(Work order)
Identify all lines in the listing that include the word "tree", and copy them out.

(The data)
§ §

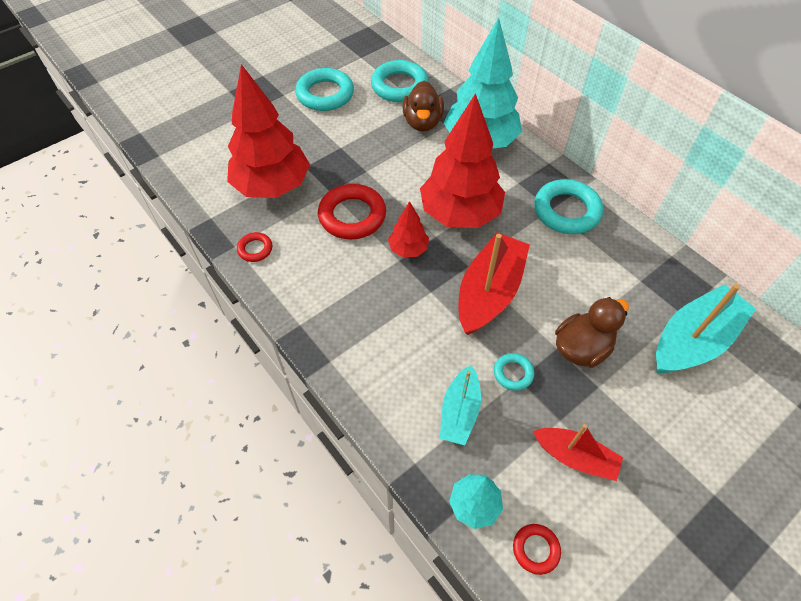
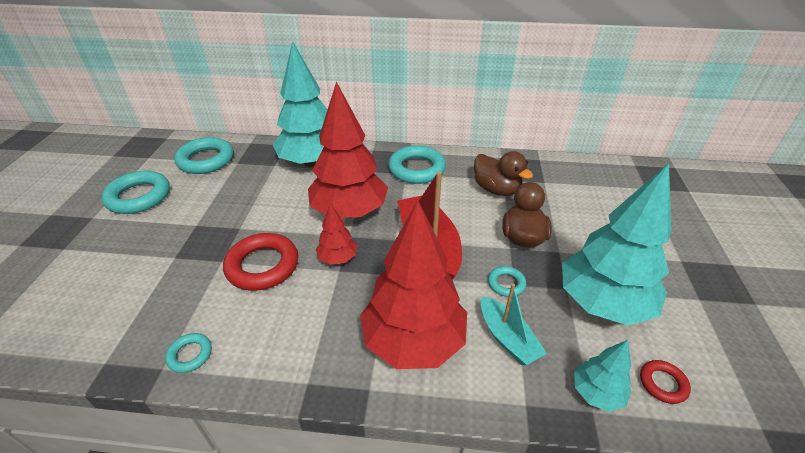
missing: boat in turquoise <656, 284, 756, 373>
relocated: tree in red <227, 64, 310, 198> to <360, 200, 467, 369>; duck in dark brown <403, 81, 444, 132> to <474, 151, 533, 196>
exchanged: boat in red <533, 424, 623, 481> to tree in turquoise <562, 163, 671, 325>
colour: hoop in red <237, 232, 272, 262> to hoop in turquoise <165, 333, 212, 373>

§ §

(Answer for this exercise)
relocated: tree in red <227, 64, 310, 198> to <360, 200, 467, 369>; duck in dark brown <403, 81, 444, 132> to <474, 151, 533, 196>
exchanged: boat in red <533, 424, 623, 481> to tree in turquoise <562, 163, 671, 325>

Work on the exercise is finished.